[Modification records]

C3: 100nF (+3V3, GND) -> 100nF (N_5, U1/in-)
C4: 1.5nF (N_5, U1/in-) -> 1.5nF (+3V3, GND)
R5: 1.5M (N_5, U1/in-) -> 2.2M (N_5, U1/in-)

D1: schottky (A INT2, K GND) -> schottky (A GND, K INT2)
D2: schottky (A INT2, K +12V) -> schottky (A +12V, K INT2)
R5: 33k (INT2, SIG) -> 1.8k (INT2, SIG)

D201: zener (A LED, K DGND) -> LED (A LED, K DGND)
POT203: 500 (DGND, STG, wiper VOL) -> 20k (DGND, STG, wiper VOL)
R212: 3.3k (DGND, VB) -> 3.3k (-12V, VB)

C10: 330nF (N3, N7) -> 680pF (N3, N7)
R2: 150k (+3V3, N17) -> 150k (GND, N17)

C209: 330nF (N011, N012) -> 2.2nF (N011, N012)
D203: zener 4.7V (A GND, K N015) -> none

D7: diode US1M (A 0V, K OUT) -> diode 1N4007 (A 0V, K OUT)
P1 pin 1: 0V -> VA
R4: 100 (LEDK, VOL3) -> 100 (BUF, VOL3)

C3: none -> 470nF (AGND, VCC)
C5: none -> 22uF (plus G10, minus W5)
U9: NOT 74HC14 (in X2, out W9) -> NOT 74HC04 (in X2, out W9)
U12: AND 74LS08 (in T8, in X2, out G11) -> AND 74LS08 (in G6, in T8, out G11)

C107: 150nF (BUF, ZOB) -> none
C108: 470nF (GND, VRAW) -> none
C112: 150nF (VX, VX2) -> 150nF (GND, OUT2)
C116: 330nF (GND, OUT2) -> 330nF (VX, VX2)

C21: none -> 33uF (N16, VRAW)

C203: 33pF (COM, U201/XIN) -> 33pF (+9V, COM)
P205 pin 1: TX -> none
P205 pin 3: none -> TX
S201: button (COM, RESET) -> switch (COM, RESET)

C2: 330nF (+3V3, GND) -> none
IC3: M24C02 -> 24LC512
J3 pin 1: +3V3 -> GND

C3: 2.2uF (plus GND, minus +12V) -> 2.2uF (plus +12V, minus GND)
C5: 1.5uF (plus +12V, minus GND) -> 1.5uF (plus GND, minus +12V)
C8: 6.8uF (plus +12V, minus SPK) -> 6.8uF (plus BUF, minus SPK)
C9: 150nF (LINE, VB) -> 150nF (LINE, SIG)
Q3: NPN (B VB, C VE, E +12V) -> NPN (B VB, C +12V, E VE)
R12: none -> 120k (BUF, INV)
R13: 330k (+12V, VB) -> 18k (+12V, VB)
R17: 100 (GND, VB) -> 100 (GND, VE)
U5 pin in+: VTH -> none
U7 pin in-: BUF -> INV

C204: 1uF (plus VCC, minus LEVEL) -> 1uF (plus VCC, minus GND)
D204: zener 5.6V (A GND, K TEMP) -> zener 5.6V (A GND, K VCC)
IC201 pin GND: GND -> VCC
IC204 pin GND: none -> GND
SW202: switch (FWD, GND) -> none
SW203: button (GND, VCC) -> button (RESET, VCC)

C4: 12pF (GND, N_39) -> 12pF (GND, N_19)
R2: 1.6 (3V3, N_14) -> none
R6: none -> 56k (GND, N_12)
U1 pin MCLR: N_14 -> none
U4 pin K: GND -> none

### What you will do
Starting with the line above that holds "U5 pin in+: VTH -> none" and stopping with the line that holds "R2: 1.6 (3V3, N_14) -> none", reproduce each line exactly, omitting all other lines.

### Completed exercise
U5 pin in+: VTH -> none
U7 pin in-: BUF -> INV

C204: 1uF (plus VCC, minus LEVEL) -> 1uF (plus VCC, minus GND)
D204: zener 5.6V (A GND, K TEMP) -> zener 5.6V (A GND, K VCC)
IC201 pin GND: GND -> VCC
IC204 pin GND: none -> GND
SW202: switch (FWD, GND) -> none
SW203: button (GND, VCC) -> button (RESET, VCC)

C4: 12pF (GND, N_39) -> 12pF (GND, N_19)
R2: 1.6 (3V3, N_14) -> none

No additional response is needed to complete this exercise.